[Scene comparison data]

⟨

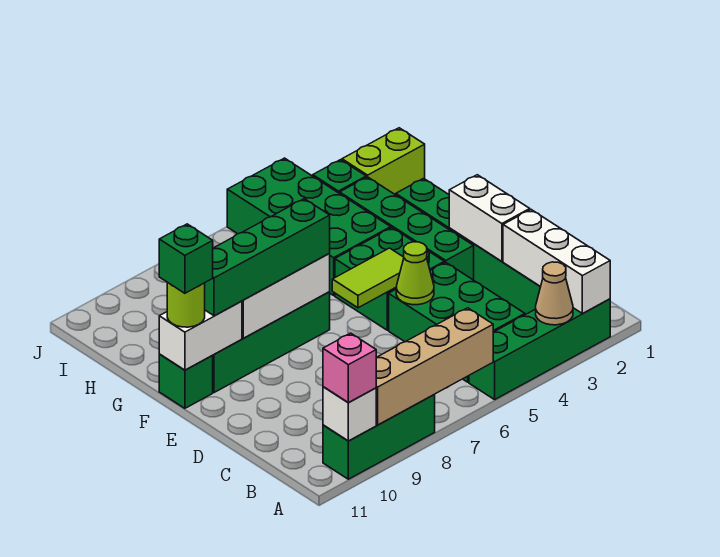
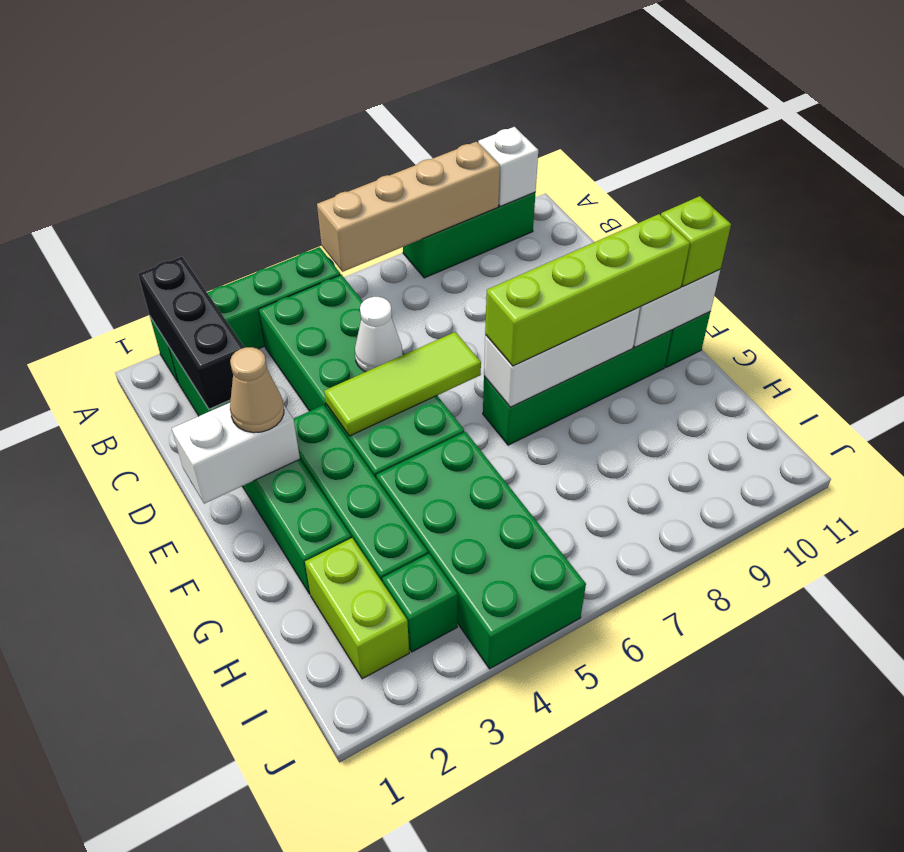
white brick A2:C2 level 2 -> black brick A2:C2 level 2
tan cone A3 level 2 -> tan cone E2 level 3
pink brick A10 level 3 -> none
white brick D2:E2 level 2 -> white brick E1:E2 level 2
lime cone D5 level 2 -> white cone D5 level 2
lime tile E5:E6 level 2 -> lime tile E4:E6 level 2
green brick F7:F10 level 3 -> lime brick F7:F10 level 3
lime round brick F11 level 3 -> lime brick F11 level 3
green brick F11 level 4 -> none
lime brick I1:I2 level 1 -> lime brick H2:I2 level 1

⟩

→ **What the task asks**:
Reproduce all the data as it stands. The pictures are not part of the copy.

→ **Exercise answer**:
white brick A2:C2 level 2 -> black brick A2:C2 level 2
tan cone A3 level 2 -> tan cone E2 level 3
pink brick A10 level 3 -> none
white brick D2:E2 level 2 -> white brick E1:E2 level 2
lime cone D5 level 2 -> white cone D5 level 2
lime tile E5:E6 level 2 -> lime tile E4:E6 level 2
green brick F7:F10 level 3 -> lime brick F7:F10 level 3
lime round brick F11 level 3 -> lime brick F11 level 3
green brick F11 level 4 -> none
lime brick I1:I2 level 1 -> lime brick H2:I2 level 1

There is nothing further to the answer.